>> begin Recorded information

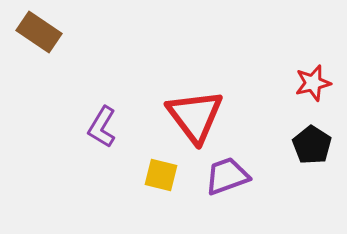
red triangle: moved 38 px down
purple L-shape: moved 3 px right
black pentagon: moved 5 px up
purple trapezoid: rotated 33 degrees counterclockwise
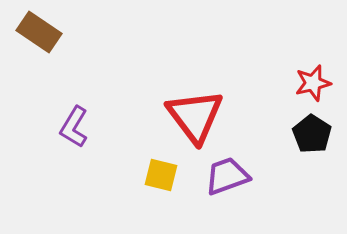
purple L-shape: moved 28 px left
black pentagon: moved 11 px up
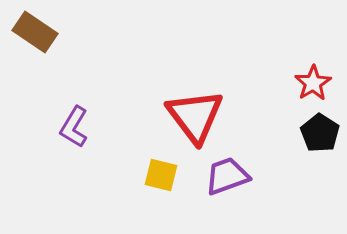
brown rectangle: moved 4 px left
red star: rotated 18 degrees counterclockwise
black pentagon: moved 8 px right, 1 px up
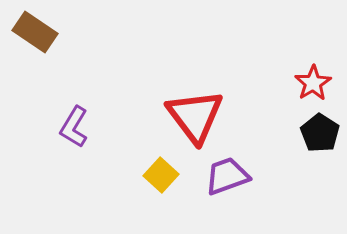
yellow square: rotated 28 degrees clockwise
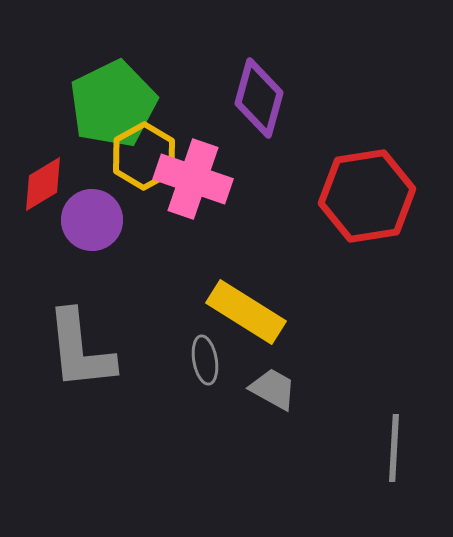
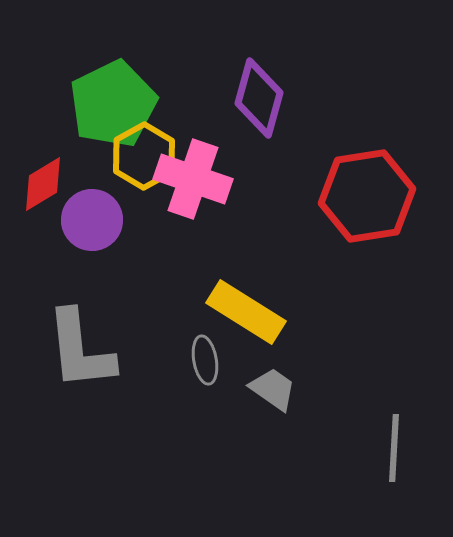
gray trapezoid: rotated 6 degrees clockwise
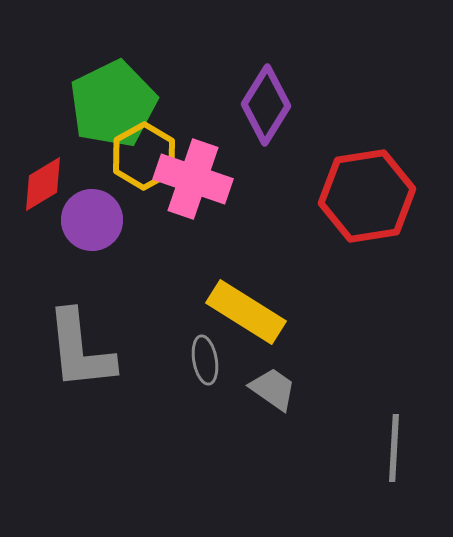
purple diamond: moved 7 px right, 7 px down; rotated 16 degrees clockwise
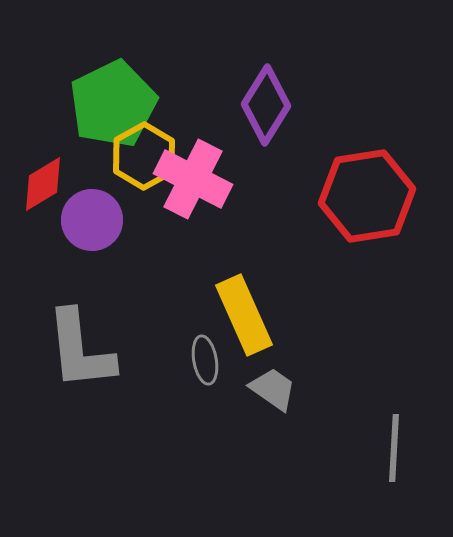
pink cross: rotated 8 degrees clockwise
yellow rectangle: moved 2 px left, 3 px down; rotated 34 degrees clockwise
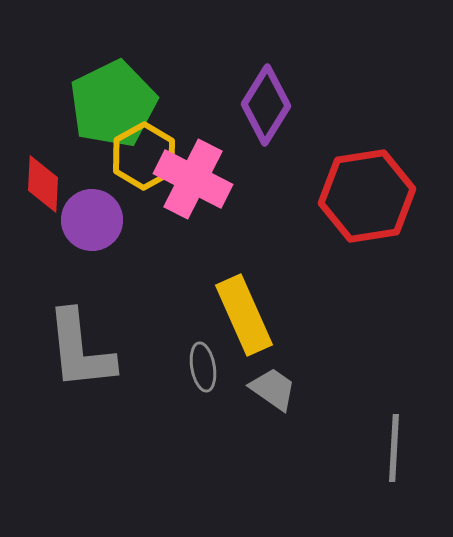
red diamond: rotated 56 degrees counterclockwise
gray ellipse: moved 2 px left, 7 px down
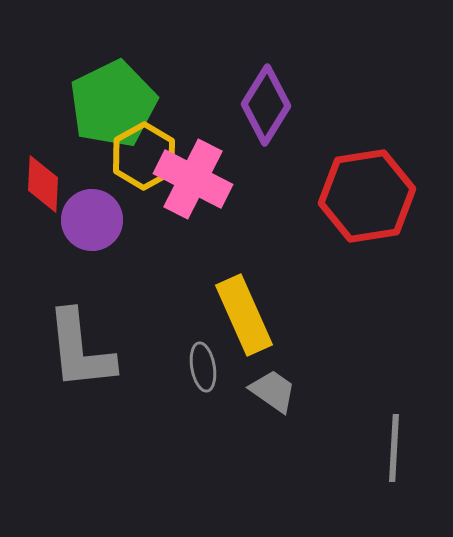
gray trapezoid: moved 2 px down
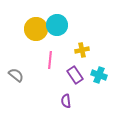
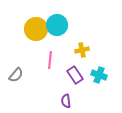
gray semicircle: rotated 91 degrees clockwise
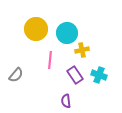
cyan circle: moved 10 px right, 8 px down
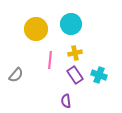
cyan circle: moved 4 px right, 9 px up
yellow cross: moved 7 px left, 3 px down
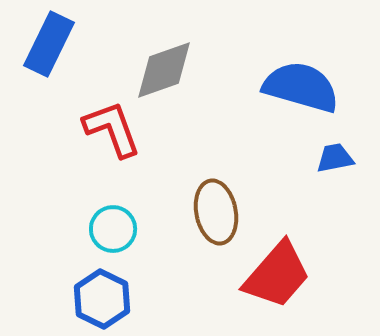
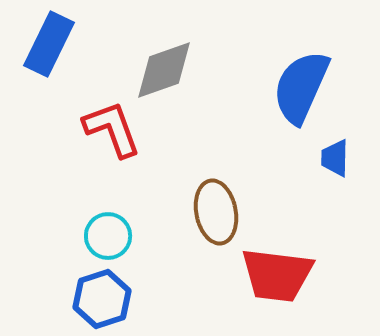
blue semicircle: rotated 82 degrees counterclockwise
blue trapezoid: rotated 78 degrees counterclockwise
cyan circle: moved 5 px left, 7 px down
red trapezoid: rotated 56 degrees clockwise
blue hexagon: rotated 16 degrees clockwise
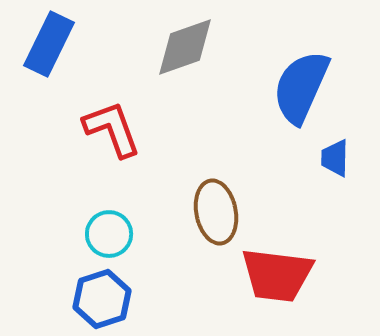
gray diamond: moved 21 px right, 23 px up
cyan circle: moved 1 px right, 2 px up
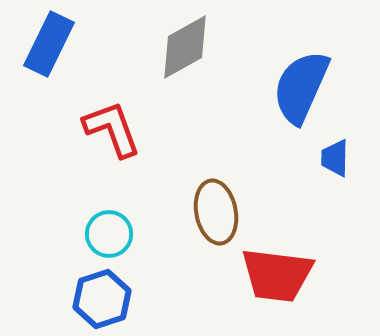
gray diamond: rotated 10 degrees counterclockwise
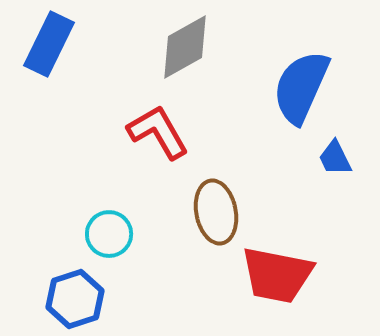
red L-shape: moved 46 px right, 3 px down; rotated 10 degrees counterclockwise
blue trapezoid: rotated 27 degrees counterclockwise
red trapezoid: rotated 4 degrees clockwise
blue hexagon: moved 27 px left
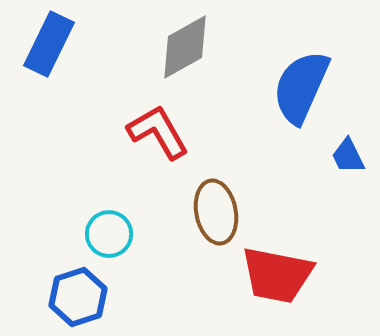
blue trapezoid: moved 13 px right, 2 px up
blue hexagon: moved 3 px right, 2 px up
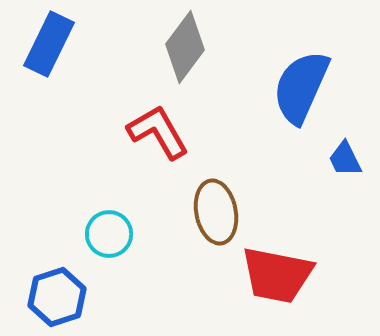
gray diamond: rotated 24 degrees counterclockwise
blue trapezoid: moved 3 px left, 3 px down
blue hexagon: moved 21 px left
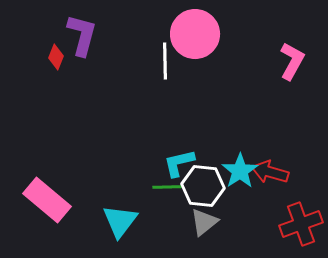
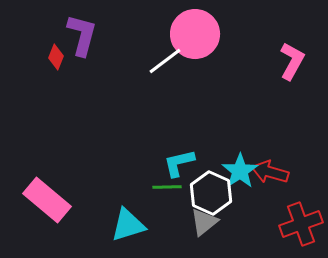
white line: rotated 54 degrees clockwise
white hexagon: moved 8 px right, 7 px down; rotated 18 degrees clockwise
cyan triangle: moved 8 px right, 4 px down; rotated 36 degrees clockwise
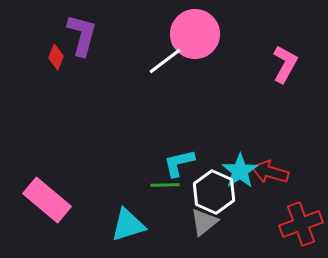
pink L-shape: moved 7 px left, 3 px down
green line: moved 2 px left, 2 px up
white hexagon: moved 3 px right, 1 px up
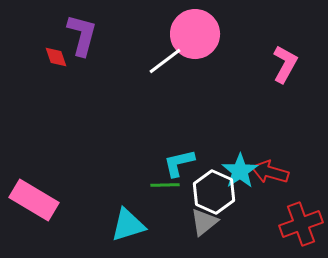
red diamond: rotated 40 degrees counterclockwise
pink rectangle: moved 13 px left; rotated 9 degrees counterclockwise
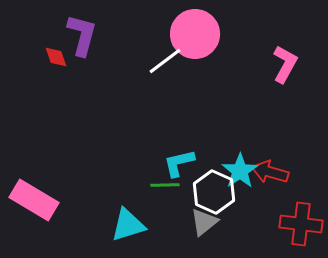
red cross: rotated 27 degrees clockwise
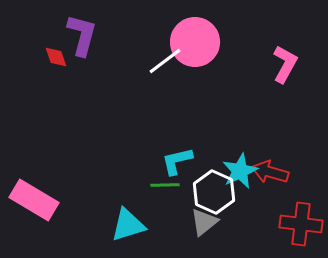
pink circle: moved 8 px down
cyan L-shape: moved 2 px left, 2 px up
cyan star: rotated 9 degrees clockwise
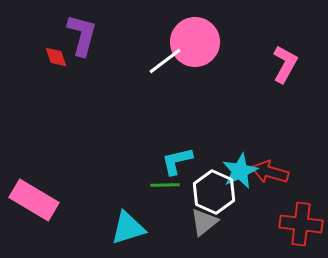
cyan triangle: moved 3 px down
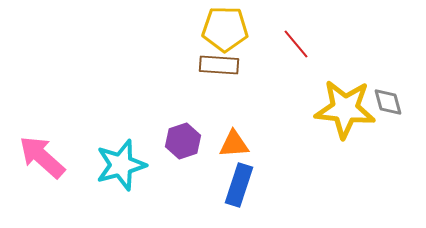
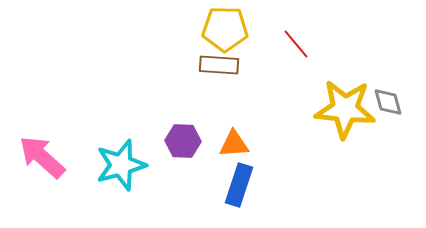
purple hexagon: rotated 20 degrees clockwise
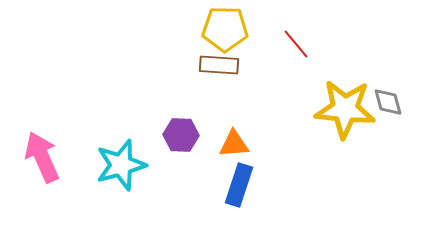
purple hexagon: moved 2 px left, 6 px up
pink arrow: rotated 24 degrees clockwise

>> end Recorded information

- **Written problem**
Rewrite every row above, switching "cyan circle" to "teal circle" and keeping all else the same. Omit the picture lines from your answer.

- **Result below**
red triangle: moved 38 px down
purple L-shape: moved 3 px right
black pentagon: moved 5 px up
purple trapezoid: rotated 33 degrees counterclockwise
purple L-shape: moved 28 px left
black pentagon: moved 11 px up
brown rectangle: moved 4 px left
red star: rotated 18 degrees counterclockwise
black pentagon: moved 8 px right, 1 px up
yellow square: rotated 28 degrees clockwise
gray trapezoid: rotated 6 degrees clockwise
purple diamond: moved 7 px right, 7 px down; rotated 16 degrees clockwise
pink cross: rotated 8 degrees clockwise
yellow rectangle: moved 2 px left, 3 px down; rotated 34 degrees clockwise
red diamond: rotated 56 degrees counterclockwise
gray ellipse: moved 2 px left, 7 px down
gray trapezoid: moved 2 px down
gray semicircle: rotated 91 degrees clockwise
teal circle: moved 10 px right, 8 px down
teal circle: moved 4 px right, 9 px up
yellow cross: moved 7 px left, 3 px down
blue semicircle: rotated 82 degrees counterclockwise
blue trapezoid: rotated 78 degrees counterclockwise
teal circle: moved 5 px left, 7 px down
red trapezoid: rotated 56 degrees clockwise
blue hexagon: rotated 16 degrees clockwise
gray diamond: moved 21 px right, 23 px up
teal circle: moved 1 px right, 2 px up
gray diamond: rotated 10 degrees counterclockwise
red L-shape: moved 46 px right, 3 px down; rotated 10 degrees counterclockwise
blue trapezoid: rotated 27 degrees counterclockwise
red trapezoid: rotated 4 degrees clockwise
blue hexagon: moved 27 px left
blue trapezoid: moved 13 px right, 2 px up
blue hexagon: moved 3 px right, 2 px up
gray diamond: rotated 24 degrees counterclockwise
blue trapezoid: moved 3 px left, 3 px down
blue hexagon: moved 21 px left
white line: rotated 54 degrees clockwise
white hexagon: moved 8 px right, 7 px down; rotated 18 degrees clockwise
cyan triangle: moved 8 px right, 4 px down; rotated 36 degrees clockwise
pink L-shape: moved 7 px left, 3 px down
green line: moved 2 px left, 2 px up
white hexagon: moved 3 px right, 1 px up
red diamond: rotated 40 degrees counterclockwise
pink rectangle: moved 13 px left; rotated 9 degrees counterclockwise
red cross: rotated 27 degrees clockwise
pink circle: moved 8 px down
cyan L-shape: moved 2 px left, 2 px up
cyan star: rotated 9 degrees clockwise
cyan triangle: moved 3 px down
purple hexagon: rotated 20 degrees clockwise
purple hexagon: moved 2 px left, 6 px up
pink arrow: rotated 24 degrees clockwise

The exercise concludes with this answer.